▸ **PROBLEM STATEMENT**: Leave out the pictures and transcribe the rest of the records exactly.

▸ **DATA TO PROCESS**:
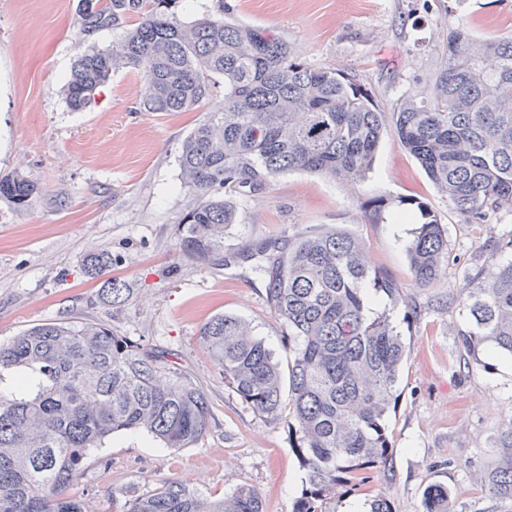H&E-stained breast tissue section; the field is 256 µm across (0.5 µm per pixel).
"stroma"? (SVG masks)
<instances>
[{
  "mask_svg": "<svg viewBox=\"0 0 512 512\" xmlns=\"http://www.w3.org/2000/svg\"><path fill=\"white\" fill-rule=\"evenodd\" d=\"M83 7L84 0H0V177L18 171L40 190L26 209L0 200V343L48 319H99L165 352L207 394L214 422L192 447L171 453L147 433L125 432L91 451L76 492L94 512H123L126 499L165 481L214 497L248 485L265 512H292L304 471L288 439L290 415L271 421L243 404L199 339L212 316L236 315L283 360L281 322L250 262L203 267L177 246L180 144L217 111L224 82L193 110L147 113L138 109L142 73L120 69L90 107L72 110L63 86L77 57L111 48L125 31L84 32ZM164 10L185 23L222 14L265 28L298 60L355 75L387 112L424 96L452 21L481 37L512 31V0H167ZM374 195L422 198L447 227L448 263L435 283L413 282V224L362 223L361 206ZM315 224L358 234L412 310L402 327L411 354L389 416L392 468L375 473L366 490L342 493L337 512L370 494L387 498L393 512H422L433 482L448 485L449 512H512L478 481L493 460L494 436L512 423V364L466 366L455 344L471 276L489 271L495 244L512 235V212L463 223L389 134L356 184L293 172L243 198L224 250L243 257L261 240ZM92 250L111 253L112 276L131 285L125 303L102 304L101 280L82 266Z\"/></svg>",
  "mask_w": 512,
  "mask_h": 512,
  "instance_id": "stroma-1",
  "label": "stroma"
}]
</instances>
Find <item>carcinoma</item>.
I'll return each instance as SVG.
<instances>
[{"label": "carcinoma", "instance_id": "carcinoma-1", "mask_svg": "<svg viewBox=\"0 0 512 512\" xmlns=\"http://www.w3.org/2000/svg\"><path fill=\"white\" fill-rule=\"evenodd\" d=\"M165 2L85 0V32L139 20L112 48L83 52L63 93L71 109L84 110L112 72L143 67L139 111L187 112L224 79L219 111L180 145L184 257L202 266L224 260V239L239 221L233 193L264 190L295 171L362 180L389 133L462 221L512 211V34L483 39L460 23L448 26L445 62L425 96L403 100L388 119L364 85L298 61L265 30L222 16L183 24L161 10ZM36 194L20 172L0 178V198L19 209ZM391 215L417 224L410 270L416 286L432 284L448 261L447 230L417 197L364 201V223ZM249 257L288 336V360L234 315L211 317L200 340L242 403L272 420L291 411L290 440L306 472L293 512H336L339 489H362L376 470L391 468L388 419L410 354L394 313L407 301L393 278L369 265L362 239L338 226L265 239ZM494 265L463 302L466 328L456 331L461 354L487 370L512 361V257ZM110 268L111 253L86 254L87 274ZM132 292L108 279L100 296L112 305ZM212 421L205 392L164 353L100 320L34 324L0 343V512H92L72 493L92 449L125 431H144L170 450L189 448ZM495 448L480 483L512 504V423ZM422 498L423 512H448V485L431 483ZM124 512L264 510L247 485L216 499L165 481L128 499Z\"/></svg>", "mask_w": 512, "mask_h": 512}]
</instances>
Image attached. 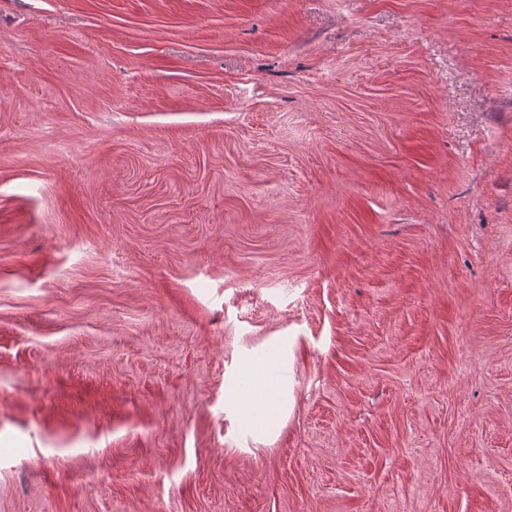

▸ **WRITTEN REPLY**:
H&E-stained breast tissue section; the field is 256 µm across (0.5 µm per pixel).
"stroma"? (SVG masks)
<instances>
[{
  "mask_svg": "<svg viewBox=\"0 0 512 512\" xmlns=\"http://www.w3.org/2000/svg\"><path fill=\"white\" fill-rule=\"evenodd\" d=\"M83 7L84 0H0V177L18 171L40 190L26 209L0 200V343L48 319H99L165 352L207 394L214 422L192 447L171 453L147 433L125 432L91 451L76 492L94 512H123L126 499L165 481L214 497L248 485L265 512H292L304 471L288 439L290 415L271 421L243 404L199 339L212 316L236 315L283 360L281 322L250 262L203 267L177 246L180 144L217 111L224 82L193 110L147 113L138 109L142 73L120 69L90 107L72 110L63 86L77 57L111 48L125 31L84 32ZM164 10L185 23L222 14L265 28L298 60L355 75L387 112L424 96L452 21L481 37L512 31V0H167ZM374 195L422 198L447 227L448 263L435 283L413 282V224L362 223L361 206ZM315 224L358 234L412 310L402 327L411 354L389 416L392 468L375 473L366 490L342 493L337 512L370 494L387 498L393 512H422L433 482L448 485L449 512H512L478 481L493 460L494 436L512 423V364L466 366L455 344L471 276L489 271L495 244L512 235V212L463 223L389 134L356 184L293 172L243 198L224 250L243 257L261 240ZM92 250L111 253L112 276L131 285L125 303L102 304L101 280L82 266Z\"/></svg>",
  "mask_w": 512,
  "mask_h": 512,
  "instance_id": "stroma-1",
  "label": "stroma"
}]
</instances>
Find <item>carcinoma</item>.
I'll return each instance as SVG.
<instances>
[{"label": "carcinoma", "instance_id": "carcinoma-1", "mask_svg": "<svg viewBox=\"0 0 512 512\" xmlns=\"http://www.w3.org/2000/svg\"><path fill=\"white\" fill-rule=\"evenodd\" d=\"M165 2L85 0V32L139 20L112 48L83 52L63 93L71 109L84 110L112 72L143 67L139 111L187 112L224 79L219 111L180 145L184 257L202 266L224 260V239L239 221L233 193L264 190L295 171L362 180L389 133L462 221L512 211V34L483 39L460 23L448 26L445 62L425 96L403 100L388 119L364 85L298 61L265 30L222 16L183 24L161 10ZM36 194L20 172L0 178V198L19 209ZM391 215L417 224L410 270L416 286L432 284L448 261L447 230L417 197L364 201V223ZM249 257L288 336V360L234 315L211 317L200 340L242 403L272 420L291 411L290 440L306 472L293 512H336L339 489H362L376 470L391 468L388 419L410 354L394 313L407 301L393 278L369 265L362 239L338 226L265 239ZM494 265L463 302L466 328L456 331L461 354L487 370L512 361V257ZM110 268L111 253L86 254L87 274ZM132 292L108 279L100 296L112 305ZM212 421L205 392L164 353L100 320L34 324L0 343V512H92L72 493L92 449L125 431H144L170 450L189 448ZM495 448L480 483L512 504V423ZM422 498L423 512H448V485L431 483ZM124 512L264 510L247 485L216 499L165 481L128 499Z\"/></svg>", "mask_w": 512, "mask_h": 512}]
</instances>
Image attached. 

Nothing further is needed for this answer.